━━━ Dataset entries

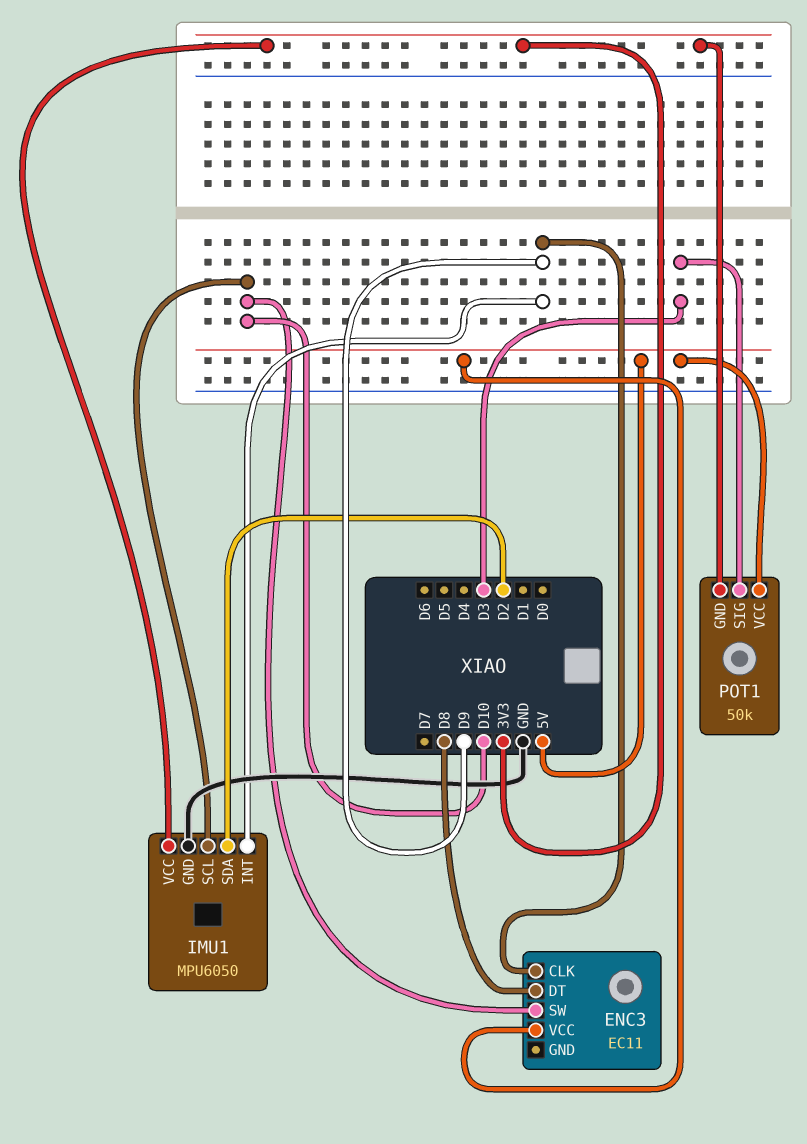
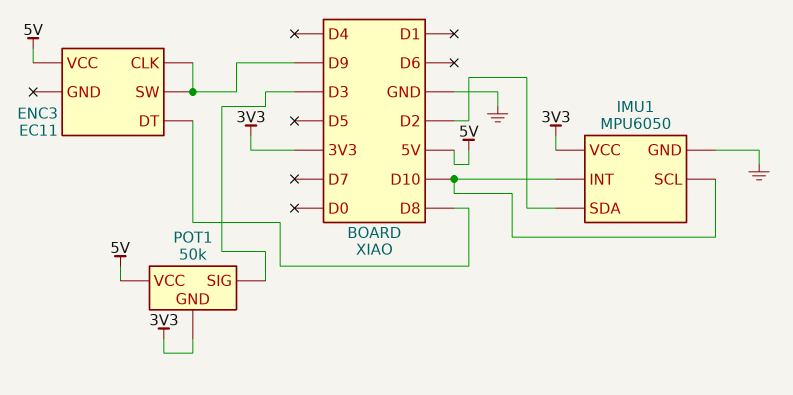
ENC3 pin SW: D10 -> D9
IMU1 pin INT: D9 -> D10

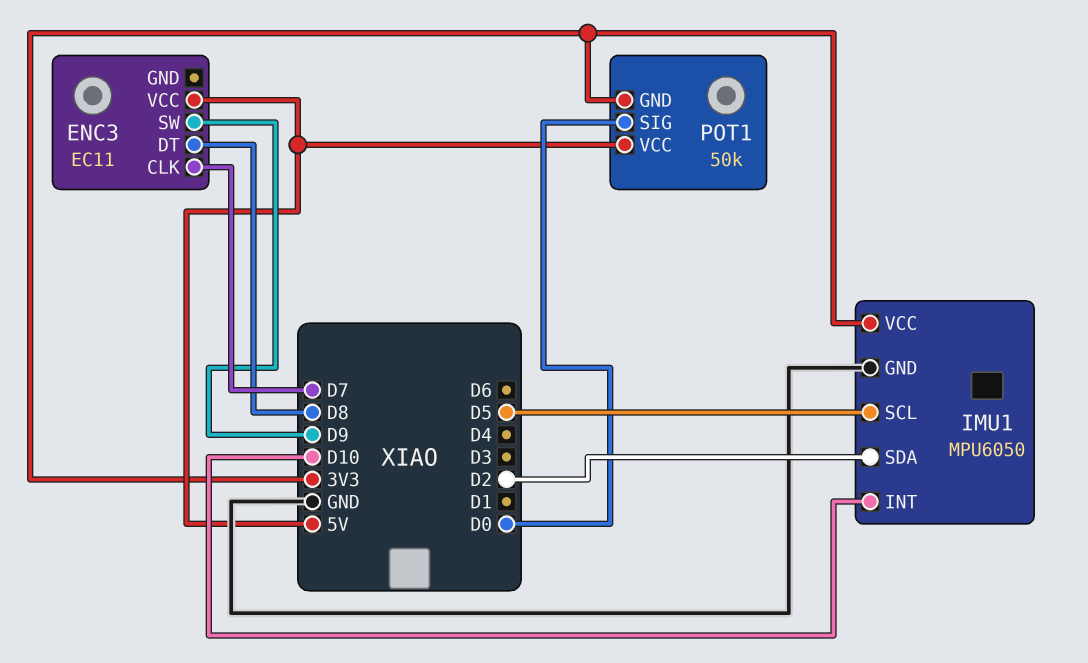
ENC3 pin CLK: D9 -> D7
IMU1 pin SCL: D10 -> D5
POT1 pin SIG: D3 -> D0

━━━━━━

Task requirements >> Print the entries above exactly, taking out only the pictures.

Answer space >>
ENC3 pin SW: D10 -> D9
IMU1 pin INT: D9 -> D10

ENC3 pin CLK: D9 -> D7
IMU1 pin SCL: D10 -> D5
POT1 pin SIG: D3 -> D0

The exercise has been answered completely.